*WHAT IS BEING ASKED*. Give back all of the records exactly.

Scene change data:
═══

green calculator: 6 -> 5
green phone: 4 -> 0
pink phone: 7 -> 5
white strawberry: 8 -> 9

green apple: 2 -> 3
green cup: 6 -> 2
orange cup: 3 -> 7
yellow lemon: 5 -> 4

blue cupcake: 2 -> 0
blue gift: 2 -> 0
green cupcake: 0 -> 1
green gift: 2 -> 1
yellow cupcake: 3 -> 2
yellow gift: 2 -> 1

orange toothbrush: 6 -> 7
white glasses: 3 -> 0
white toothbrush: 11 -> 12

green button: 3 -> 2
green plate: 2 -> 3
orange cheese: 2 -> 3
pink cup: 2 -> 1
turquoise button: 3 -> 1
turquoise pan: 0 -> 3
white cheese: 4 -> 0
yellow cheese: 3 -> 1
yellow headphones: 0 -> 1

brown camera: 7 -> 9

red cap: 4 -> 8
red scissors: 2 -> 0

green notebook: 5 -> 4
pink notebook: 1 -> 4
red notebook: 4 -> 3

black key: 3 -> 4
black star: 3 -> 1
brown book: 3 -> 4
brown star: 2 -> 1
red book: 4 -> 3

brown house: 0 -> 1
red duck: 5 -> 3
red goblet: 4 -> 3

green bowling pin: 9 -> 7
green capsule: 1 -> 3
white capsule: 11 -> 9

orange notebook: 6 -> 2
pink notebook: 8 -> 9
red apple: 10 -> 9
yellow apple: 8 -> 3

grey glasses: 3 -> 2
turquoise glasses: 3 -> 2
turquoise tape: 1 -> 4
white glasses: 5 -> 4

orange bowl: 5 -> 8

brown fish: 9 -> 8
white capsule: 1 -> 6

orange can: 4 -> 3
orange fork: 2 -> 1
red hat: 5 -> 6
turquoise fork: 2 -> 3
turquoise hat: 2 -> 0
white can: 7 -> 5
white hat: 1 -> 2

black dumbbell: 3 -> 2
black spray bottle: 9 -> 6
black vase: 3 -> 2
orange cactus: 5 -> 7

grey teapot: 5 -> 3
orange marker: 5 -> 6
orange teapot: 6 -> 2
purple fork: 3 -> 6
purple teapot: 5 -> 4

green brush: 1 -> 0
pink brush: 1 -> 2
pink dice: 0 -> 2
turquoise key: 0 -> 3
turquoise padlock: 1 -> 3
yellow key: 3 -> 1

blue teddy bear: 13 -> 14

═══

*ANSWER TO THIS EXERCISE*.
green calculator: 6 -> 5
green phone: 4 -> 0
pink phone: 7 -> 5
white strawberry: 8 -> 9

green apple: 2 -> 3
green cup: 6 -> 2
orange cup: 3 -> 7
yellow lemon: 5 -> 4

blue cupcake: 2 -> 0
blue gift: 2 -> 0
green cupcake: 0 -> 1
green gift: 2 -> 1
yellow cupcake: 3 -> 2
yellow gift: 2 -> 1

orange toothbrush: 6 -> 7
white glasses: 3 -> 0
white toothbrush: 11 -> 12

green button: 3 -> 2
green plate: 2 -> 3
orange cheese: 2 -> 3
pink cup: 2 -> 1
turquoise button: 3 -> 1
turquoise pan: 0 -> 3
white cheese: 4 -> 0
yellow cheese: 3 -> 1
yellow headphones: 0 -> 1

brown camera: 7 -> 9

red cap: 4 -> 8
red scissors: 2 -> 0

green notebook: 5 -> 4
pink notebook: 1 -> 4
red notebook: 4 -> 3

black key: 3 -> 4
black star: 3 -> 1
brown book: 3 -> 4
brown star: 2 -> 1
red book: 4 -> 3

brown house: 0 -> 1
red duck: 5 -> 3
red goblet: 4 -> 3

green bowling pin: 9 -> 7
green capsule: 1 -> 3
white capsule: 11 -> 9

orange notebook: 6 -> 2
pink notebook: 8 -> 9
red apple: 10 -> 9
yellow apple: 8 -> 3

grey glasses: 3 -> 2
turquoise glasses: 3 -> 2
turquoise tape: 1 -> 4
white glasses: 5 -> 4

orange bowl: 5 -> 8

brown fish: 9 -> 8
white capsule: 1 -> 6

orange can: 4 -> 3
orange fork: 2 -> 1
red hat: 5 -> 6
turquoise fork: 2 -> 3
turquoise hat: 2 -> 0
white can: 7 -> 5
white hat: 1 -> 2

black dumbbell: 3 -> 2
black spray bottle: 9 -> 6
black vase: 3 -> 2
orange cactus: 5 -> 7

grey teapot: 5 -> 3
orange marker: 5 -> 6
orange teapot: 6 -> 2
purple fork: 3 -> 6
purple teapot: 5 -> 4

green brush: 1 -> 0
pink brush: 1 -> 2
pink dice: 0 -> 2
turquoise key: 0 -> 3
turquoise padlock: 1 -> 3
yellow key: 3 -> 1

blue teddy bear: 13 -> 14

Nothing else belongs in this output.